Exercise prompt
Quote verbatim the span of lines that begins the listing below and closes with the line containing "U3 pin IN: VSW -> VBUS".

Data records
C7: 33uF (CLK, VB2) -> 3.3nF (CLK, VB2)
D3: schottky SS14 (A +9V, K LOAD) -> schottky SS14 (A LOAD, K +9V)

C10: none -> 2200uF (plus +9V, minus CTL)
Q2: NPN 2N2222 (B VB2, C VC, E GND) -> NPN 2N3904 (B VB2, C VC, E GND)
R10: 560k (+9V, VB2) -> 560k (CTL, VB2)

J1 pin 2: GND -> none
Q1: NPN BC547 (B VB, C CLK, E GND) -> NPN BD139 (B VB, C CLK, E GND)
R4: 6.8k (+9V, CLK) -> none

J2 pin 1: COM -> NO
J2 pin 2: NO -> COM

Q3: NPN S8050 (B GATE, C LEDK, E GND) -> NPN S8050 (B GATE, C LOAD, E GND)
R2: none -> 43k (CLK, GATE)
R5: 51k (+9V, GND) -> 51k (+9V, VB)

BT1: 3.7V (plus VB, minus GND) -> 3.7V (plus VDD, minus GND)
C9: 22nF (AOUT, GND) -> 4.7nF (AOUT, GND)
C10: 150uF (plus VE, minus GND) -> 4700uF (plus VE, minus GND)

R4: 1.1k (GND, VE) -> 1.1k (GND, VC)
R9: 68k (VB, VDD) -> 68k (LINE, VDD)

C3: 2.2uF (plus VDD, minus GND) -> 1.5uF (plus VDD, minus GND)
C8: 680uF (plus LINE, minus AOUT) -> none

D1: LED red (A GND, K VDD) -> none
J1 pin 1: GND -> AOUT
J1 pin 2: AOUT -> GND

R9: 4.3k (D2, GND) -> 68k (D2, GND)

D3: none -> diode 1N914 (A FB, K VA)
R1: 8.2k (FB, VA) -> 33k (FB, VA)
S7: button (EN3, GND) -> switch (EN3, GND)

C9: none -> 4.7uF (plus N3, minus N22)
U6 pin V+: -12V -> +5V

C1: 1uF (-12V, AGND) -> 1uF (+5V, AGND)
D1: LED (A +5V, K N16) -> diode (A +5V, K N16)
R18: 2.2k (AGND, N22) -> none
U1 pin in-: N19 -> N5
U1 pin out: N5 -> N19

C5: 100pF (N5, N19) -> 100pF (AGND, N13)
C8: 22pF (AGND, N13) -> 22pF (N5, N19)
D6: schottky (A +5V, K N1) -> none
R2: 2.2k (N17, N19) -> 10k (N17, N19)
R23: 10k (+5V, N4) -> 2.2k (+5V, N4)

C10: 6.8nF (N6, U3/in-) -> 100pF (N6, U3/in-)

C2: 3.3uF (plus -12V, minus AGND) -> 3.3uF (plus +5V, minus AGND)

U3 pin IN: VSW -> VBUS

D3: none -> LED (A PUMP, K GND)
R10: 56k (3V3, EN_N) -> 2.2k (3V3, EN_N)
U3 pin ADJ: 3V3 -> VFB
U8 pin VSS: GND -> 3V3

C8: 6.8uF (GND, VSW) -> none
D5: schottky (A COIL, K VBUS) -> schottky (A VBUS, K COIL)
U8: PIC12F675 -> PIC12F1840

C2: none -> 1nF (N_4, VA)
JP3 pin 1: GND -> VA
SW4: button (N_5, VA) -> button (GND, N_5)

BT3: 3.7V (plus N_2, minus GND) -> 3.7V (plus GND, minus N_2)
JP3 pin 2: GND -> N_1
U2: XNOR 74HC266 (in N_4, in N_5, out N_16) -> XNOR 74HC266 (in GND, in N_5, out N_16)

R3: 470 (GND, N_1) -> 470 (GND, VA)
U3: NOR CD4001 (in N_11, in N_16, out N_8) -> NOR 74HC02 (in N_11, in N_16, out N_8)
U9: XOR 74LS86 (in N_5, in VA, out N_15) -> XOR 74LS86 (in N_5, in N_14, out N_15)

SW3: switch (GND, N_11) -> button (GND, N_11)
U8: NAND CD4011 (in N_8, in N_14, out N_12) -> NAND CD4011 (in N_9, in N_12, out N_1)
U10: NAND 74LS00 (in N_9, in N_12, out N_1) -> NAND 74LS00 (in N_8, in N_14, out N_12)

Answer box
C7: 33uF (CLK, VB2) -> 3.3nF (CLK, VB2)
D3: schottky SS14 (A +9V, K LOAD) -> schottky SS14 (A LOAD, K +9V)

C10: none -> 2200uF (plus +9V, minus CTL)
Q2: NPN 2N2222 (B VB2, C VC, E GND) -> NPN 2N3904 (B VB2, C VC, E GND)
R10: 560k (+9V, VB2) -> 560k (CTL, VB2)

J1 pin 2: GND -> none
Q1: NPN BC547 (B VB, C CLK, E GND) -> NPN BD139 (B VB, C CLK, E GND)
R4: 6.8k (+9V, CLK) -> none

J2 pin 1: COM -> NO
J2 pin 2: NO -> COM

Q3: NPN S8050 (B GATE, C LEDK, E GND) -> NPN S8050 (B GATE, C LOAD, E GND)
R2: none -> 43k (CLK, GATE)
R5: 51k (+9V, GND) -> 51k (+9V, VB)

BT1: 3.7V (plus VB, minus GND) -> 3.7V (plus VDD, minus GND)
C9: 22nF (AOUT, GND) -> 4.7nF (AOUT, GND)
C10: 150uF (plus VE, minus GND) -> 4700uF (plus VE, minus GND)

R4: 1.1k (GND, VE) -> 1.1k (GND, VC)
R9: 68k (VB, VDD) -> 68k (LINE, VDD)

C3: 2.2uF (plus VDD, minus GND) -> 1.5uF (plus VDD, minus GND)
C8: 680uF (plus LINE, minus AOUT) -> none

D1: LED red (A GND, K VDD) -> none
J1 pin 1: GND -> AOUT
J1 pin 2: AOUT -> GND

R9: 4.3k (D2, GND) -> 68k (D2, GND)

D3: none -> diode 1N914 (A FB, K VA)
R1: 8.2k (FB, VA) -> 33k (FB, VA)
S7: button (EN3, GND) -> switch (EN3, GND)

C9: none -> 4.7uF (plus N3, minus N22)
U6 pin V+: -12V -> +5V

C1: 1uF (-12V, AGND) -> 1uF (+5V, AGND)
D1: LED (A +5V, K N16) -> diode (A +5V, K N16)
R18: 2.2k (AGND, N22) -> none
U1 pin in-: N19 -> N5
U1 pin out: N5 -> N19

C5: 100pF (N5, N19) -> 100pF (AGND, N13)
C8: 22pF (AGND, N13) -> 22pF (N5, N19)
D6: schottky (A +5V, K N1) -> none
R2: 2.2k (N17, N19) -> 10k (N17, N19)
R23: 10k (+5V, N4) -> 2.2k (+5V, N4)

C10: 6.8nF (N6, U3/in-) -> 100pF (N6, U3/in-)

C2: 3.3uF (plus -12V, minus AGND) -> 3.3uF (plus +5V, minus AGND)

U3 pin IN: VSW -> VBUS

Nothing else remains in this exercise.